------ Provided records ------
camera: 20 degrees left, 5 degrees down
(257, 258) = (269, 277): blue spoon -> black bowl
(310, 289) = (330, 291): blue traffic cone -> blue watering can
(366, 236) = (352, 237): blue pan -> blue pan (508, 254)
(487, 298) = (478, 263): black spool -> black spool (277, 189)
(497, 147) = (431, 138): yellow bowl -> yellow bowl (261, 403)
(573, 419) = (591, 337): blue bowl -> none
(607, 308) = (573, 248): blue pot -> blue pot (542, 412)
------
------ Provided records ------
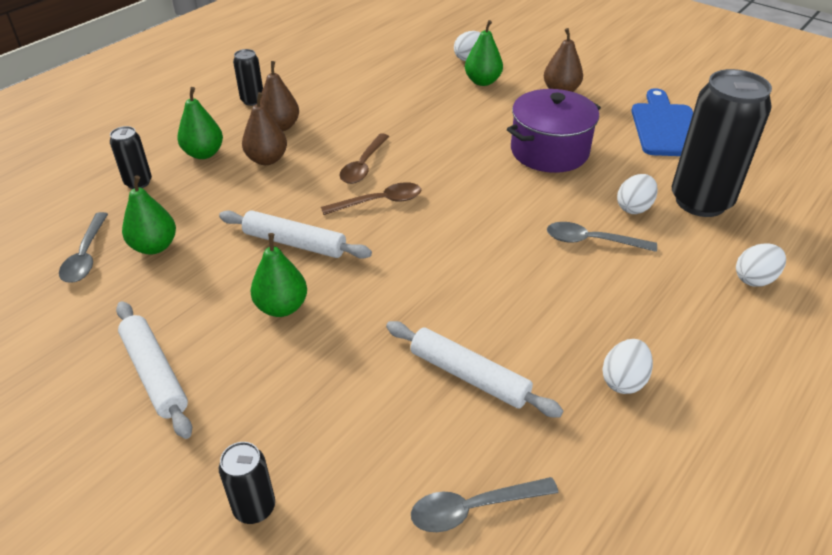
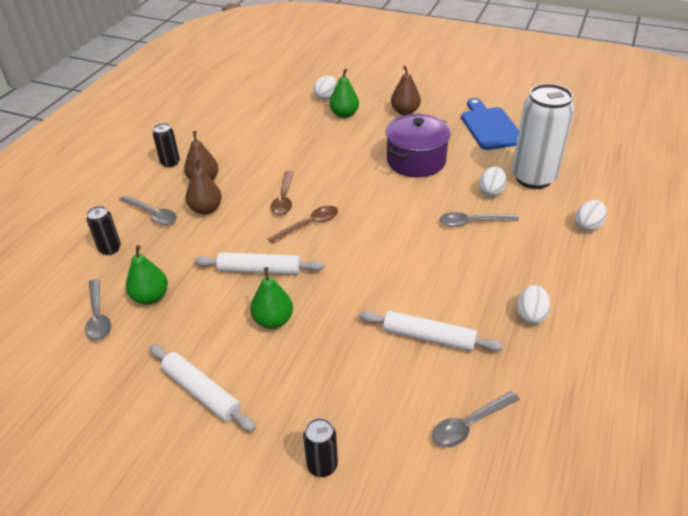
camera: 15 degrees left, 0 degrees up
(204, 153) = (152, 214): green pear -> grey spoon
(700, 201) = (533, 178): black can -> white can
------
------ Provided records ------
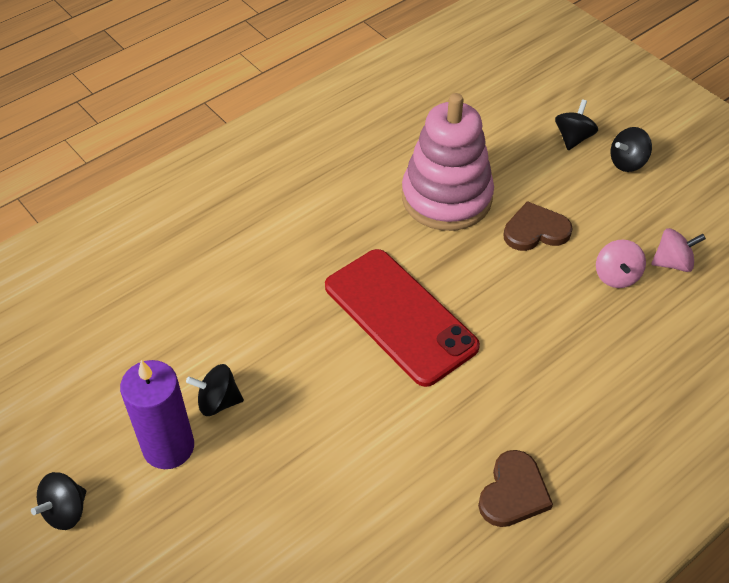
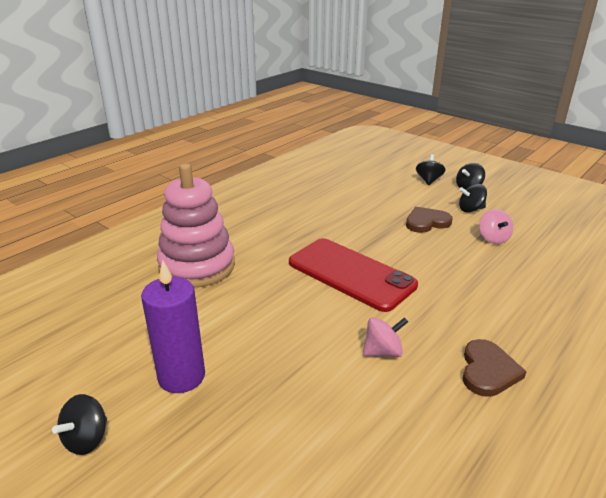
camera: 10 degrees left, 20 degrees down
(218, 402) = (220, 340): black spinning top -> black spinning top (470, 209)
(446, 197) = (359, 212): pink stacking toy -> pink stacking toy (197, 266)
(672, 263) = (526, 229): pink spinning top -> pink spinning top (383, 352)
------
Extract every line above containing the word "bowl".

Solution for this problem:
(257, 258) = (269, 277): blue spoon -> black bowl
(497, 147) = (431, 138): yellow bowl -> yellow bowl (261, 403)
(573, 419) = (591, 337): blue bowl -> none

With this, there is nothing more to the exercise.